EXERCISE PROMPT
Transcribe each line of the material exactly as it stands.

DATASET CONTENT

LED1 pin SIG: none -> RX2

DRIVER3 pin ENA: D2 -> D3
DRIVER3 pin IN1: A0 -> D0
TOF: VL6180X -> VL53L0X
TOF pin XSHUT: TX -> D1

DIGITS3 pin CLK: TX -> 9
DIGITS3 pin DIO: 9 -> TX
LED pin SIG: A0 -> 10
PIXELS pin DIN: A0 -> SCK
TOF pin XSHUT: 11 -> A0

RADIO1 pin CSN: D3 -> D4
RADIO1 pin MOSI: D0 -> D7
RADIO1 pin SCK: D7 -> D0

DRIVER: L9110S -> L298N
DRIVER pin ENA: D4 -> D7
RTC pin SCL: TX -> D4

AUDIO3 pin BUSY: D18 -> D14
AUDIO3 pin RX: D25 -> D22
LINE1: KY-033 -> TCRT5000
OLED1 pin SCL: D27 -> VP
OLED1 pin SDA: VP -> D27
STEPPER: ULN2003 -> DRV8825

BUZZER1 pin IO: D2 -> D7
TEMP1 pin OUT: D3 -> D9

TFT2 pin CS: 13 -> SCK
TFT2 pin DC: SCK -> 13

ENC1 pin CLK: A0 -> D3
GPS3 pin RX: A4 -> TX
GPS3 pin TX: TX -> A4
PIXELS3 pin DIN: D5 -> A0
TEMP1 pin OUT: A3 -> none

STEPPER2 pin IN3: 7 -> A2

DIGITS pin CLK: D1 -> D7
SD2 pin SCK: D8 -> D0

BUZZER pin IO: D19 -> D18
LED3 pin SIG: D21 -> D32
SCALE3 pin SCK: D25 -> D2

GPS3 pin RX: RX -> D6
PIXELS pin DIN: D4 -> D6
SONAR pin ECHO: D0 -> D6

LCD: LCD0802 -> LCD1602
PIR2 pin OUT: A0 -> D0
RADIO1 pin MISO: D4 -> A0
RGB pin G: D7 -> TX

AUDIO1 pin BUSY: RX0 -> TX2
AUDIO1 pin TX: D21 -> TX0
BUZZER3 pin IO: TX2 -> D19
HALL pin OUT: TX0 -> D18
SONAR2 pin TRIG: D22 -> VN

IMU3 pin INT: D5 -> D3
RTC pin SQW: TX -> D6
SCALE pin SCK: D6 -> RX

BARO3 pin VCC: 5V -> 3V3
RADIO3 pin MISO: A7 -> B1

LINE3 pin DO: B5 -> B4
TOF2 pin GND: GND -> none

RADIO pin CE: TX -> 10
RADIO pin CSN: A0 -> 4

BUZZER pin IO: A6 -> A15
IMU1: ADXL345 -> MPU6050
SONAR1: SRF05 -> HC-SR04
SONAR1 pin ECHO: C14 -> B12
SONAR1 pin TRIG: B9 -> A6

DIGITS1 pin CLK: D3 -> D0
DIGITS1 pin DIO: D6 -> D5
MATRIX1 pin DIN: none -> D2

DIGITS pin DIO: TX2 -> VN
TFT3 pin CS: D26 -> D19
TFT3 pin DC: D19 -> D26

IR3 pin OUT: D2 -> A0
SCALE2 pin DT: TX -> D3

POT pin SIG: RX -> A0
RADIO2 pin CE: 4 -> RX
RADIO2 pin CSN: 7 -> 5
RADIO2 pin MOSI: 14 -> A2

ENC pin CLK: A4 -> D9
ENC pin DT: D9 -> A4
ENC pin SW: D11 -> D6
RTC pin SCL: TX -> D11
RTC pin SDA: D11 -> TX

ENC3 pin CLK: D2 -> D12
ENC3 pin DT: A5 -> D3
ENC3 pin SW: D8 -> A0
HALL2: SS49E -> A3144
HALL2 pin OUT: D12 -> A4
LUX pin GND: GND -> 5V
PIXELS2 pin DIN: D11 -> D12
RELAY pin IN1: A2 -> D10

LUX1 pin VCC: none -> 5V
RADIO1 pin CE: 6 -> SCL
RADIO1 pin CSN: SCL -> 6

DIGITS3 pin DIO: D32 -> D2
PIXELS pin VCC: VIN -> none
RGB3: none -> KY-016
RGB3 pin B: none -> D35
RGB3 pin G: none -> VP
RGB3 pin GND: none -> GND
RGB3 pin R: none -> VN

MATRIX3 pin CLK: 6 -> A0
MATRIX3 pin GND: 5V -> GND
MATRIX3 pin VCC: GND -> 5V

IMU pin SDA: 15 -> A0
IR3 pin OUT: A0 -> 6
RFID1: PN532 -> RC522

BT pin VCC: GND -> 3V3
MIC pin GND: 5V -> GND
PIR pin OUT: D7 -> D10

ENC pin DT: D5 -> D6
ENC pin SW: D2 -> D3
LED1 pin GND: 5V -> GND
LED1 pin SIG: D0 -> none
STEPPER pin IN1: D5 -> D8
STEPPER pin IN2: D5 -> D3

RESPONSE TO THIS EXERCISE
LED1 pin SIG: none -> RX2

DRIVER3 pin ENA: D2 -> D3
DRIVER3 pin IN1: A0 -> D0
TOF: VL6180X -> VL53L0X
TOF pin XSHUT: TX -> D1

DIGITS3 pin CLK: TX -> 9
DIGITS3 pin DIO: 9 -> TX
LED pin SIG: A0 -> 10
PIXELS pin DIN: A0 -> SCK
TOF pin XSHUT: 11 -> A0

RADIO1 pin CSN: D3 -> D4
RADIO1 pin MOSI: D0 -> D7
RADIO1 pin SCK: D7 -> D0

DRIVER: L9110S -> L298N
DRIVER pin ENA: D4 -> D7
RTC pin SCL: TX -> D4

AUDIO3 pin BUSY: D18 -> D14
AUDIO3 pin RX: D25 -> D22
LINE1: KY-033 -> TCRT5000
OLED1 pin SCL: D27 -> VP
OLED1 pin SDA: VP -> D27
STEPPER: ULN2003 -> DRV8825

BUZZER1 pin IO: D2 -> D7
TEMP1 pin OUT: D3 -> D9

TFT2 pin CS: 13 -> SCK
TFT2 pin DC: SCK -> 13

ENC1 pin CLK: A0 -> D3
GPS3 pin RX: A4 -> TX
GPS3 pin TX: TX -> A4
PIXELS3 pin DIN: D5 -> A0
TEMP1 pin OUT: A3 -> none

STEPPER2 pin IN3: 7 -> A2

DIGITS pin CLK: D1 -> D7
SD2 pin SCK: D8 -> D0

BUZZER pin IO: D19 -> D18
LED3 pin SIG: D21 -> D32
SCALE3 pin SCK: D25 -> D2

GPS3 pin RX: RX -> D6
PIXELS pin DIN: D4 -> D6
SONAR pin ECHO: D0 -> D6

LCD: LCD0802 -> LCD1602
PIR2 pin OUT: A0 -> D0
RADIO1 pin MISO: D4 -> A0
RGB pin G: D7 -> TX

AUDIO1 pin BUSY: RX0 -> TX2
AUDIO1 pin TX: D21 -> TX0
BUZZER3 pin IO: TX2 -> D19
HALL pin OUT: TX0 -> D18
SONAR2 pin TRIG: D22 -> VN

IMU3 pin INT: D5 -> D3
RTC pin SQW: TX -> D6
SCALE pin SCK: D6 -> RX

BARO3 pin VCC: 5V -> 3V3
RADIO3 pin MISO: A7 -> B1

LINE3 pin DO: B5 -> B4
TOF2 pin GND: GND -> none

RADIO pin CE: TX -> 10
RADIO pin CSN: A0 -> 4

BUZZER pin IO: A6 -> A15
IMU1: ADXL345 -> MPU6050
SONAR1: SRF05 -> HC-SR04
SONAR1 pin ECHO: C14 -> B12
SONAR1 pin TRIG: B9 -> A6

DIGITS1 pin CLK: D3 -> D0
DIGITS1 pin DIO: D6 -> D5
MATRIX1 pin DIN: none -> D2

DIGITS pin DIO: TX2 -> VN
TFT3 pin CS: D26 -> D19
TFT3 pin DC: D19 -> D26

IR3 pin OUT: D2 -> A0
SCALE2 pin DT: TX -> D3

POT pin SIG: RX -> A0
RADIO2 pin CE: 4 -> RX
RADIO2 pin CSN: 7 -> 5
RADIO2 pin MOSI: 14 -> A2

ENC pin CLK: A4 -> D9
ENC pin DT: D9 -> A4
ENC pin SW: D11 -> D6
RTC pin SCL: TX -> D11
RTC pin SDA: D11 -> TX

ENC3 pin CLK: D2 -> D12
ENC3 pin DT: A5 -> D3
ENC3 pin SW: D8 -> A0
HALL2: SS49E -> A3144
HALL2 pin OUT: D12 -> A4
LUX pin GND: GND -> 5V
PIXELS2 pin DIN: D11 -> D12
RELAY pin IN1: A2 -> D10

LUX1 pin VCC: none -> 5V
RADIO1 pin CE: 6 -> SCL
RADIO1 pin CSN: SCL -> 6

DIGITS3 pin DIO: D32 -> D2
PIXELS pin VCC: VIN -> none
RGB3: none -> KY-016
RGB3 pin B: none -> D35
RGB3 pin G: none -> VP
RGB3 pin GND: none -> GND
RGB3 pin R: none -> VN

MATRIX3 pin CLK: 6 -> A0
MATRIX3 pin GND: 5V -> GND
MATRIX3 pin VCC: GND -> 5V

IMU pin SDA: 15 -> A0
IR3 pin OUT: A0 -> 6
RFID1: PN532 -> RC522

BT pin VCC: GND -> 3V3
MIC pin GND: 5V -> GND
PIR pin OUT: D7 -> D10

ENC pin DT: D5 -> D6
ENC pin SW: D2 -> D3
LED1 pin GND: 5V -> GND
LED1 pin SIG: D0 -> none
STEPPER pin IN1: D5 -> D8
STEPPER pin IN2: D5 -> D3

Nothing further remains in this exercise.